** Aim of the task **
Quote the whole listing word for word. Do not include the pictures.

====== Material for the task

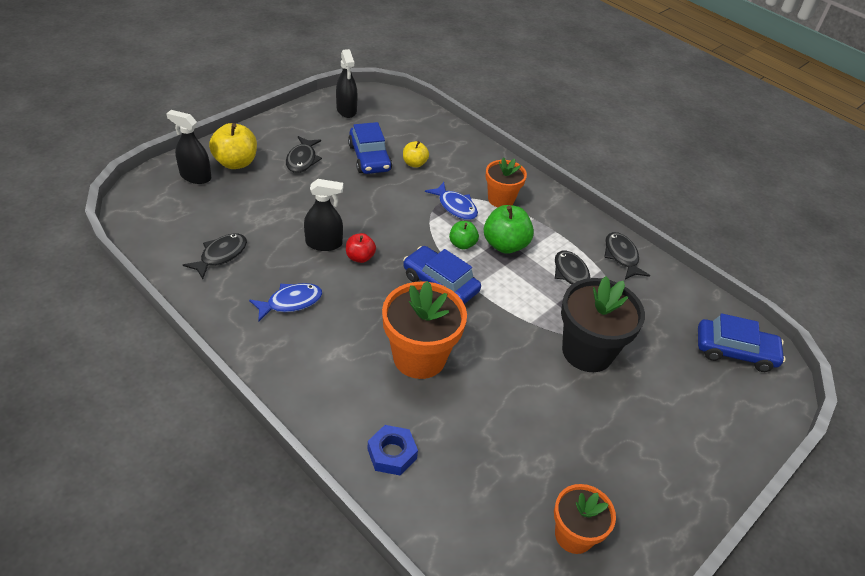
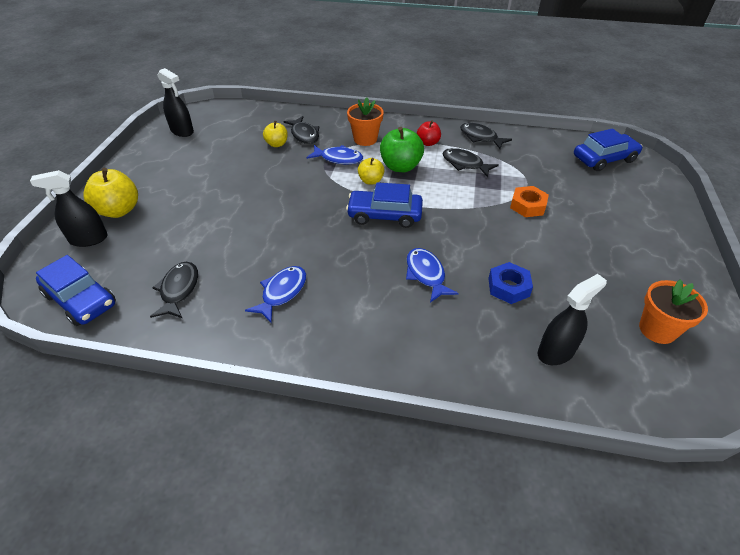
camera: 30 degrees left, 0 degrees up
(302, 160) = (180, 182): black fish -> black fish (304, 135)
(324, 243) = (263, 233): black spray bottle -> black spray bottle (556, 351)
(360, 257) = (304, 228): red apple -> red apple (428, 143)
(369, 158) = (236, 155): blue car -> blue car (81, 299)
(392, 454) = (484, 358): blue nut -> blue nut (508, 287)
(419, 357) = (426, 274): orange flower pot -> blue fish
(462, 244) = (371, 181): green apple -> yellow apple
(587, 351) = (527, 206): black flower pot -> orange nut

============

** Output below **
camera: 30 degrees left, 0 degrees up
(302, 160) = (180, 182): black fish -> black fish (304, 135)
(324, 243) = (263, 233): black spray bottle -> black spray bottle (556, 351)
(360, 257) = (304, 228): red apple -> red apple (428, 143)
(369, 158) = (236, 155): blue car -> blue car (81, 299)
(392, 454) = (484, 358): blue nut -> blue nut (508, 287)
(419, 357) = (426, 274): orange flower pot -> blue fish
(462, 244) = (371, 181): green apple -> yellow apple
(587, 351) = (527, 206): black flower pot -> orange nut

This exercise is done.